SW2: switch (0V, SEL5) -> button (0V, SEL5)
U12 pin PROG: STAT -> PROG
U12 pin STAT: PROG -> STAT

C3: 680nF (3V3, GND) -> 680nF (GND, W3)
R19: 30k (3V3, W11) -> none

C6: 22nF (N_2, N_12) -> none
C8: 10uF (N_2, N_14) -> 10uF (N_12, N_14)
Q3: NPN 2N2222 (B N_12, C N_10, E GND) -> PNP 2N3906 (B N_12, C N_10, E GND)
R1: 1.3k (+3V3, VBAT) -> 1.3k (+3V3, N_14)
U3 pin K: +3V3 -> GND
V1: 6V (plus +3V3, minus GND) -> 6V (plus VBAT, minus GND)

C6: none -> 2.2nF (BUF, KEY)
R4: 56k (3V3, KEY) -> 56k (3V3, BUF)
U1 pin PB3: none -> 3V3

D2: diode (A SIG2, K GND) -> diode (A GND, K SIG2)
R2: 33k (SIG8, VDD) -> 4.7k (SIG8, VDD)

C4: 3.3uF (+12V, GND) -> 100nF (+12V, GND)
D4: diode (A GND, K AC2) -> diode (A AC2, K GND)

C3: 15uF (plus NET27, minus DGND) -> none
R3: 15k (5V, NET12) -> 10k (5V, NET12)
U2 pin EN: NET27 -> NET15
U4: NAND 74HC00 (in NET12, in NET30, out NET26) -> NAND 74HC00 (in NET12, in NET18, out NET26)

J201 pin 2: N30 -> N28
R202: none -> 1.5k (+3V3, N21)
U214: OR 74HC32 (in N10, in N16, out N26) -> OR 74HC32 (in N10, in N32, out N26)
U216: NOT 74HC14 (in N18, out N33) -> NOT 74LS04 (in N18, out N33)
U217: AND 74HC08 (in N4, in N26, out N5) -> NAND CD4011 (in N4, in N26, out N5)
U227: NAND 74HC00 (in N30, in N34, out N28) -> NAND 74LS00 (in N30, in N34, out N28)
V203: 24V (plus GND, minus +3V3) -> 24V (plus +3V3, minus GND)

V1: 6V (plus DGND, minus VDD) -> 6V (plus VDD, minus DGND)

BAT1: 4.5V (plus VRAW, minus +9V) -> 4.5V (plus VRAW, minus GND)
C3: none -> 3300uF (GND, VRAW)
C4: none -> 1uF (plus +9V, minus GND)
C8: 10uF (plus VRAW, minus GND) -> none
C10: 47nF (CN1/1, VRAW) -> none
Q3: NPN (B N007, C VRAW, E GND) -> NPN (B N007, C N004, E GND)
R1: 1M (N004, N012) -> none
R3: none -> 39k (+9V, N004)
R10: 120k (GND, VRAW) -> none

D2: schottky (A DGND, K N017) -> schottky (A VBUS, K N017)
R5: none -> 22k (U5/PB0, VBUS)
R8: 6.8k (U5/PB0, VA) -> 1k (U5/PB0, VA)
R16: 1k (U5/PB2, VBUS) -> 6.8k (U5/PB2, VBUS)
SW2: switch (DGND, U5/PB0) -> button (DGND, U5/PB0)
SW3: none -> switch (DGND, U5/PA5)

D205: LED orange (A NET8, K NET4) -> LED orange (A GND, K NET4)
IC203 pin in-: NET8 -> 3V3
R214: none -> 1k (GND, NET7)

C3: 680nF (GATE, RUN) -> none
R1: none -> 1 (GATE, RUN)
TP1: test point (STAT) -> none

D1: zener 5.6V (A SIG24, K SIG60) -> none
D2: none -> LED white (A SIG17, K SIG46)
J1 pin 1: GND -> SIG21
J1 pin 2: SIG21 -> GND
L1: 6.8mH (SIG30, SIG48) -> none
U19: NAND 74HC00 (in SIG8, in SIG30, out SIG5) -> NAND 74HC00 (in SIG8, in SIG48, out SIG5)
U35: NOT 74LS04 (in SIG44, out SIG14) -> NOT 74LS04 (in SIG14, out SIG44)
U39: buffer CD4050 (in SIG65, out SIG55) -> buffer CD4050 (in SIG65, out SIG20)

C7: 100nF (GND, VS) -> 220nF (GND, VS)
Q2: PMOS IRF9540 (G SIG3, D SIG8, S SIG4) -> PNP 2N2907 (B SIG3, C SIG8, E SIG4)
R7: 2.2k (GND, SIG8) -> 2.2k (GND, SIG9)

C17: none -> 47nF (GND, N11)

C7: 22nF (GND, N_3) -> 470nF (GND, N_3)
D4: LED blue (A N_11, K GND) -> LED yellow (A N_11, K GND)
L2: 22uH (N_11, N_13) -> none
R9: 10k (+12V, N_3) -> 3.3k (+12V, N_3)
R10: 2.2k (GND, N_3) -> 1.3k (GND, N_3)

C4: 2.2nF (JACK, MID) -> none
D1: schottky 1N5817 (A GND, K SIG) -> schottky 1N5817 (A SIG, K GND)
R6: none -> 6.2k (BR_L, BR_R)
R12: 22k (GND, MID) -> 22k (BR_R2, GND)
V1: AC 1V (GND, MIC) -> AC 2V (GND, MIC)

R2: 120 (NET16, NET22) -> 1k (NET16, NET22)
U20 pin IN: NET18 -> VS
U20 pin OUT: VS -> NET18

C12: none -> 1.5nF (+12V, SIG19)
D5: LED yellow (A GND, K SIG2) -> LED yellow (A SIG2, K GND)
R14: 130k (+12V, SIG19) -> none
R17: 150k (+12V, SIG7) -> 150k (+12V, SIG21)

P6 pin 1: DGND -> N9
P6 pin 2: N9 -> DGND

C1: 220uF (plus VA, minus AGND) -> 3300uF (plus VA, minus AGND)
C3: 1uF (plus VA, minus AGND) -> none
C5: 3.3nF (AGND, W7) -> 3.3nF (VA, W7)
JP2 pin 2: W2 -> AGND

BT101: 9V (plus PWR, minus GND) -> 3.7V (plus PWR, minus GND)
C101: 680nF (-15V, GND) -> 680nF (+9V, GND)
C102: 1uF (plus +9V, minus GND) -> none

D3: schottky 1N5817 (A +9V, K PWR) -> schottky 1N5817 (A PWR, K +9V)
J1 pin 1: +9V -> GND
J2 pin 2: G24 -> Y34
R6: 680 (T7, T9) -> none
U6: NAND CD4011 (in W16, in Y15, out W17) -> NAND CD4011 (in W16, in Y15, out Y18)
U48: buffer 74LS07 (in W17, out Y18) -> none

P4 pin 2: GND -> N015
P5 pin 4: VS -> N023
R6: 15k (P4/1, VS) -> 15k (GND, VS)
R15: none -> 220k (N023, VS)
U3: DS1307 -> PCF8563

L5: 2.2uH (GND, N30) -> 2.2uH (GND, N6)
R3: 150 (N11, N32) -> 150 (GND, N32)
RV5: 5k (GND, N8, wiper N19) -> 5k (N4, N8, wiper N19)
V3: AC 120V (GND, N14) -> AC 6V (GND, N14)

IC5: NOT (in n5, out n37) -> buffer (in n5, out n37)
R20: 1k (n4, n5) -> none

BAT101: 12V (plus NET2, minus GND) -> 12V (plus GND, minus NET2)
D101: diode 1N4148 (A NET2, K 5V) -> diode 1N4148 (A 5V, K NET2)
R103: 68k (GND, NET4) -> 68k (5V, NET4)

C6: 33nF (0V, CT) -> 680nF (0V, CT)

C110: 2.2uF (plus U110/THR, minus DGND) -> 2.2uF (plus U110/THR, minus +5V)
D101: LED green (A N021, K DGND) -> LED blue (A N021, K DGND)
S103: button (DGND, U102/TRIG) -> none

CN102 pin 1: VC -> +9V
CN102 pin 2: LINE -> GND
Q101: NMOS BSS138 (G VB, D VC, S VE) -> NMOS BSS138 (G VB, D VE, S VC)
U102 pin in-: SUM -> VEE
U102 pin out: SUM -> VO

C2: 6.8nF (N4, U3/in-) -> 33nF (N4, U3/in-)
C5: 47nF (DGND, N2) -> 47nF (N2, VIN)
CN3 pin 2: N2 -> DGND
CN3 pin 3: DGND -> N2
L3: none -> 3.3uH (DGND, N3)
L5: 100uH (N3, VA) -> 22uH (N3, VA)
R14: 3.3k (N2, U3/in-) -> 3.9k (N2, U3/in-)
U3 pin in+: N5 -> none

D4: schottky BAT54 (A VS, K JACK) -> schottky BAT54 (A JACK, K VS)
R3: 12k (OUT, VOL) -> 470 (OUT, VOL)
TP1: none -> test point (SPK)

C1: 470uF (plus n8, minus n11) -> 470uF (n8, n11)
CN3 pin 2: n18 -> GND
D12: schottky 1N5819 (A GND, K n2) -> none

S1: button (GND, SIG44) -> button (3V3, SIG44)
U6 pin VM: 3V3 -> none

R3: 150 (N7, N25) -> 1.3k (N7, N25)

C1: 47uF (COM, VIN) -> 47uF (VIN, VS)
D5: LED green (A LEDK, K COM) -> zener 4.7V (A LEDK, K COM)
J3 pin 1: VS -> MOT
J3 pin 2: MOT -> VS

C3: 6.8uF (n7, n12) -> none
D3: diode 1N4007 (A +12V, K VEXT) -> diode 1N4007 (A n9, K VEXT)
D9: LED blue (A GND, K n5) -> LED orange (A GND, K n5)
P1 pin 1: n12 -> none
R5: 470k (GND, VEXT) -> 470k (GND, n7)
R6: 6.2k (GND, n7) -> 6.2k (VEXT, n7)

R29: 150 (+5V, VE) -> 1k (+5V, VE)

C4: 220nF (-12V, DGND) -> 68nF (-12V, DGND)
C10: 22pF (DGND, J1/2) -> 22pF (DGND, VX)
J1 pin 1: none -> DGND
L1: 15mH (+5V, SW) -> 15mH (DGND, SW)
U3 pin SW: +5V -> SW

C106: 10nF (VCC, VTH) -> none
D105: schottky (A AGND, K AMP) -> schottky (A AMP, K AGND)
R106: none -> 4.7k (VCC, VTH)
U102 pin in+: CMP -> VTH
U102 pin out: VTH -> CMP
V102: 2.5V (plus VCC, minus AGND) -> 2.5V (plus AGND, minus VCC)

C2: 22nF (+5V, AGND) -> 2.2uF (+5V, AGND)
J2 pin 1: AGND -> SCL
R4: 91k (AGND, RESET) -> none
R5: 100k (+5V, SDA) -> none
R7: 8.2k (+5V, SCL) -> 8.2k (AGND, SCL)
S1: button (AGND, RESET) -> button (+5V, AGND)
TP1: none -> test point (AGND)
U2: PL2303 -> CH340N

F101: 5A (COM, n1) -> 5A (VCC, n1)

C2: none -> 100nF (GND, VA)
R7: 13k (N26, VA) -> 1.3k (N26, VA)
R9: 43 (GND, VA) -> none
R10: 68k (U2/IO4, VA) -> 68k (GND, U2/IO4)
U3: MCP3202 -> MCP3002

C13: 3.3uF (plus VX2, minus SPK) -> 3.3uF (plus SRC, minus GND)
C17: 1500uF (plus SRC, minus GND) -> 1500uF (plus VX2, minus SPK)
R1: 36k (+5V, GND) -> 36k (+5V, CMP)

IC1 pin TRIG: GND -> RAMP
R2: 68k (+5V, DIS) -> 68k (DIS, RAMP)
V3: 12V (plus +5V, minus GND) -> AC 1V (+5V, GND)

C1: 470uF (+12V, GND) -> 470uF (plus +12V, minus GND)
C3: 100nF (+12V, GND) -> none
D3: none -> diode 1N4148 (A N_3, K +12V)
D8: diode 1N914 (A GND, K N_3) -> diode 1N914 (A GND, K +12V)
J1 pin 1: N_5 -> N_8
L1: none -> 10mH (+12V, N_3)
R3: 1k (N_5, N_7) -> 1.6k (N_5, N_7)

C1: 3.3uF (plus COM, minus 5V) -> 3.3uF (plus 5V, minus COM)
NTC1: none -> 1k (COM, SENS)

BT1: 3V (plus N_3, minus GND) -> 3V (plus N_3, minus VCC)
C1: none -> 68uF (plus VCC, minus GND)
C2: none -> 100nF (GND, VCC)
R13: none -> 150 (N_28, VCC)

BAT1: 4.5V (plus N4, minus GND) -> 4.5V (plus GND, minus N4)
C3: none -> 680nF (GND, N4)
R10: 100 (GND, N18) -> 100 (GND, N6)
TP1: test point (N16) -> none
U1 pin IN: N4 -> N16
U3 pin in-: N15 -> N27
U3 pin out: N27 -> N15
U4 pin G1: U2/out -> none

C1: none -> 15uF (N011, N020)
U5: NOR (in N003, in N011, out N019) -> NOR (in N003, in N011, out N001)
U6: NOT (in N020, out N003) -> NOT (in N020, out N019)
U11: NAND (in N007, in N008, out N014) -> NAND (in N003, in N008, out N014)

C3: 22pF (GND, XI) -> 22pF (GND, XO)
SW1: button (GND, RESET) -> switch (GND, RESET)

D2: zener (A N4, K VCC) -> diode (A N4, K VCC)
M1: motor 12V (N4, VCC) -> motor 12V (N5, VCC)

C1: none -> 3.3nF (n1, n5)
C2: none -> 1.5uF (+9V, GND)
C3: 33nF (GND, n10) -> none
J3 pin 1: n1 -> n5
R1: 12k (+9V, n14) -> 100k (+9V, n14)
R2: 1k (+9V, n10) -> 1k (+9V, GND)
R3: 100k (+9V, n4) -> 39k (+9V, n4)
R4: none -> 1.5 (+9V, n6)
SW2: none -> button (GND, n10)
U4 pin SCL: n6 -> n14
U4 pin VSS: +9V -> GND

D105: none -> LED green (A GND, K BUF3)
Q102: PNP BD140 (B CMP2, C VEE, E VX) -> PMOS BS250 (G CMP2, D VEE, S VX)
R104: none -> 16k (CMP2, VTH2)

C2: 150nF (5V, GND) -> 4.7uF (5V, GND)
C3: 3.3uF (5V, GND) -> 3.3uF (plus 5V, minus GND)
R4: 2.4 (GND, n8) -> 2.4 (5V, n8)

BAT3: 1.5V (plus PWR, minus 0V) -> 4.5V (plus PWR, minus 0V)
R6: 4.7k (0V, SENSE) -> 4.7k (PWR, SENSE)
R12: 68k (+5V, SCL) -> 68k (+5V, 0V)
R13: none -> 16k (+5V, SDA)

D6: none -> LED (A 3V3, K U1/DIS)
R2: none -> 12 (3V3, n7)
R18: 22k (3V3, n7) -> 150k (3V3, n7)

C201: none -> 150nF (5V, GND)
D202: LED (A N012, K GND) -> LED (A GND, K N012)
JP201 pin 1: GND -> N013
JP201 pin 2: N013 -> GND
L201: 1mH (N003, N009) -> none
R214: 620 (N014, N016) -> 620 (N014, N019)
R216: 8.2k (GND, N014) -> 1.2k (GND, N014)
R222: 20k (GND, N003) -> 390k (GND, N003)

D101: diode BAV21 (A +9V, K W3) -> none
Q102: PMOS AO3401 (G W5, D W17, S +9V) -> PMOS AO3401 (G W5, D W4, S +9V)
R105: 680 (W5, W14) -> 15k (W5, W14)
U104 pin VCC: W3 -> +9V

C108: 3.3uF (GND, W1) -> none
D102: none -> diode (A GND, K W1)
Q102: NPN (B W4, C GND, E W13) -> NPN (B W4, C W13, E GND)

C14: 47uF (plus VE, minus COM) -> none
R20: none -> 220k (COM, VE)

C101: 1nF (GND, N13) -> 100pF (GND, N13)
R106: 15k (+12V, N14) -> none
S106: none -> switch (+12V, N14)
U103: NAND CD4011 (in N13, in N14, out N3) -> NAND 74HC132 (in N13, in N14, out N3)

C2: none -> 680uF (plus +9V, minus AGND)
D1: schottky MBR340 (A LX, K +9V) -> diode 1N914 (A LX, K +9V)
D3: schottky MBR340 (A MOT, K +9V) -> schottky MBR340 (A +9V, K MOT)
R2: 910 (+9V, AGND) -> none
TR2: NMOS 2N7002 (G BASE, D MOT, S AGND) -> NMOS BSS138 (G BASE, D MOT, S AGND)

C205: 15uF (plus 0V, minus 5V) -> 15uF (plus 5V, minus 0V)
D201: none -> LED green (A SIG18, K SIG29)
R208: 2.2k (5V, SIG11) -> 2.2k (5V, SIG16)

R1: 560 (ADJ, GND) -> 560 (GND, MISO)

Exercise description: Each line from the top of the material above, through the one that contains "C4: 3.3uF (+12V, GND) -> 100nF (+12V, GND)", should be restated word for word.

Solution:
SW2: switch (0V, SEL5) -> button (0V, SEL5)
U12 pin PROG: STAT -> PROG
U12 pin STAT: PROG -> STAT

C3: 680nF (3V3, GND) -> 680nF (GND, W3)
R19: 30k (3V3, W11) -> none

C6: 22nF (N_2, N_12) -> none
C8: 10uF (N_2, N_14) -> 10uF (N_12, N_14)
Q3: NPN 2N2222 (B N_12, C N_10, E GND) -> PNP 2N3906 (B N_12, C N_10, E GND)
R1: 1.3k (+3V3, VBAT) -> 1.3k (+3V3, N_14)
U3 pin K: +3V3 -> GND
V1: 6V (plus +3V3, minus GND) -> 6V (plus VBAT, minus GND)

C6: none -> 2.2nF (BUF, KEY)
R4: 56k (3V3, KEY) -> 56k (3V3, BUF)
U1 pin PB3: none -> 3V3

D2: diode (A SIG2, K GND) -> diode (A GND, K SIG2)
R2: 33k (SIG8, VDD) -> 4.7k (SIG8, VDD)

C4: 3.3uF (+12V, GND) -> 100nF (+12V, GND)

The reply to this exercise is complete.